* Exercise
Begin at the line below that has "C210: 470pF (AMP2, MIC) -> 68nF (AMP2, MIC)" and stop after the line that has "L202: 1.5uH (MID, MID2) -> 1.5uH (MID, OUT)". Please restate only those lines, word for word.
::: Task data
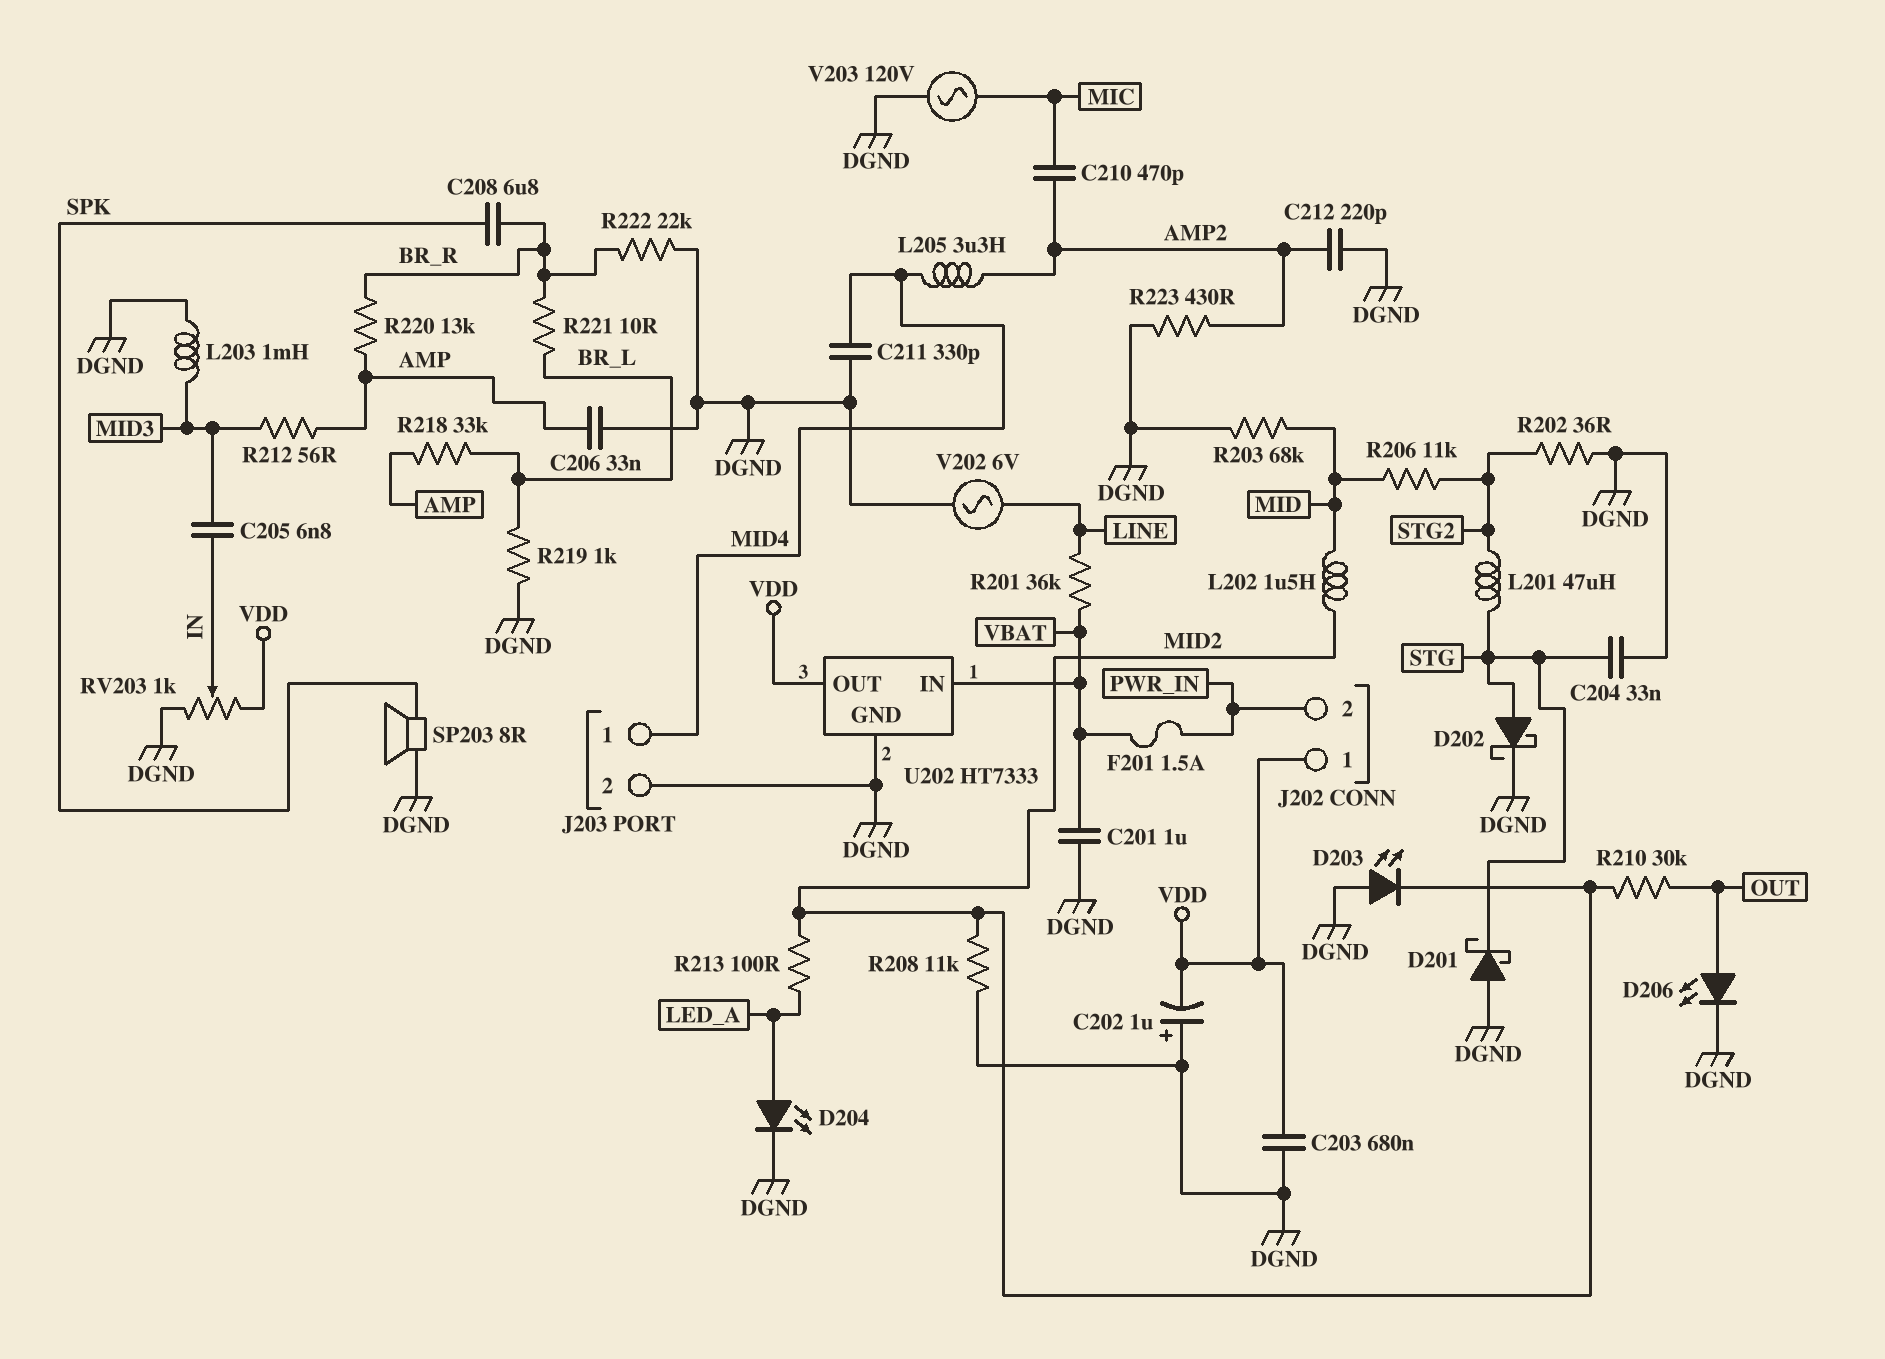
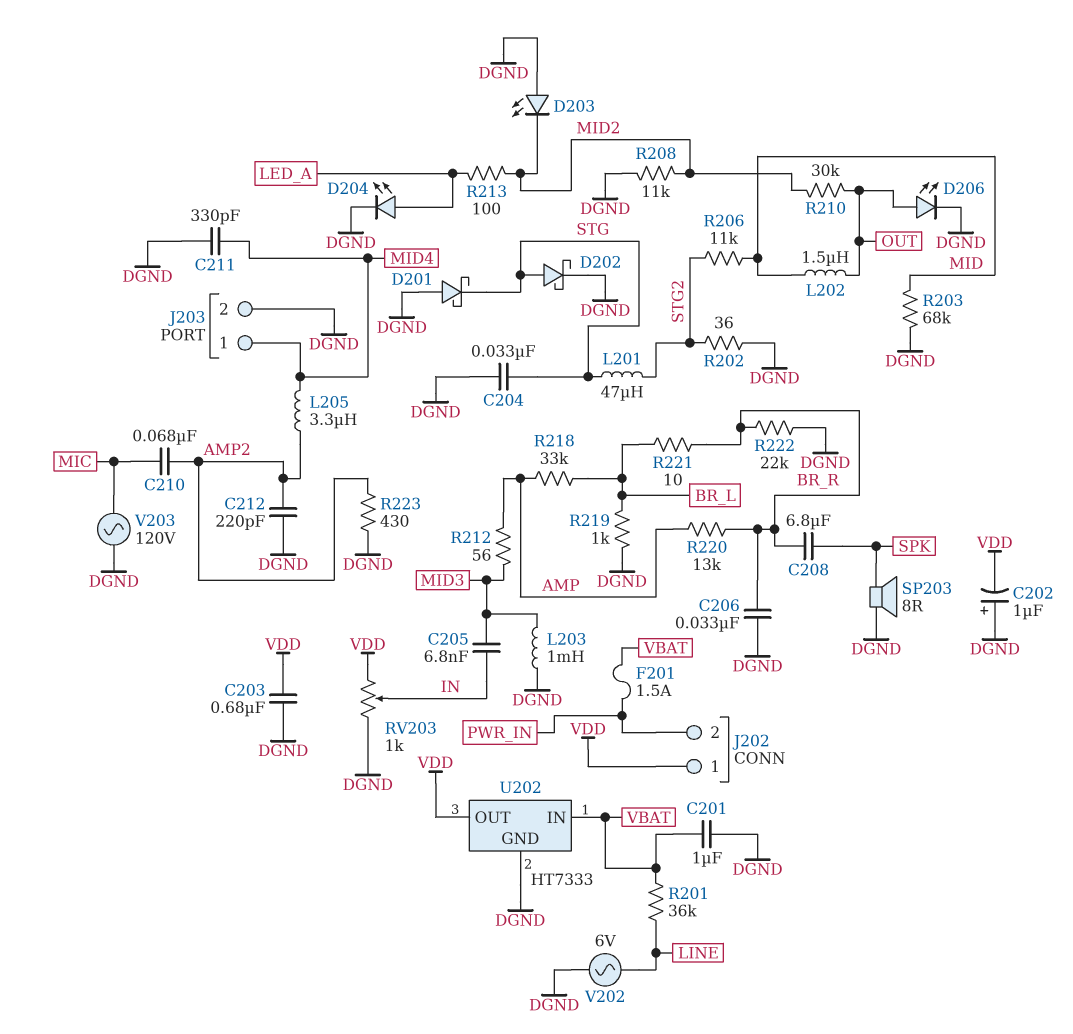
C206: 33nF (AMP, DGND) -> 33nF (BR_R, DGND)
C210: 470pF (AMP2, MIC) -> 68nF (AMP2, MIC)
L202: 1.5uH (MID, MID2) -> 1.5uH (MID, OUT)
::::::
::: Task data
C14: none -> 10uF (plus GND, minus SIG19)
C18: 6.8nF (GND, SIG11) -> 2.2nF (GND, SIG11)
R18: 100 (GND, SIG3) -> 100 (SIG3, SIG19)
::::::
* Response to this task
C210: 470pF (AMP2, MIC) -> 68nF (AMP2, MIC)
L202: 1.5uH (MID, MID2) -> 1.5uH (MID, OUT)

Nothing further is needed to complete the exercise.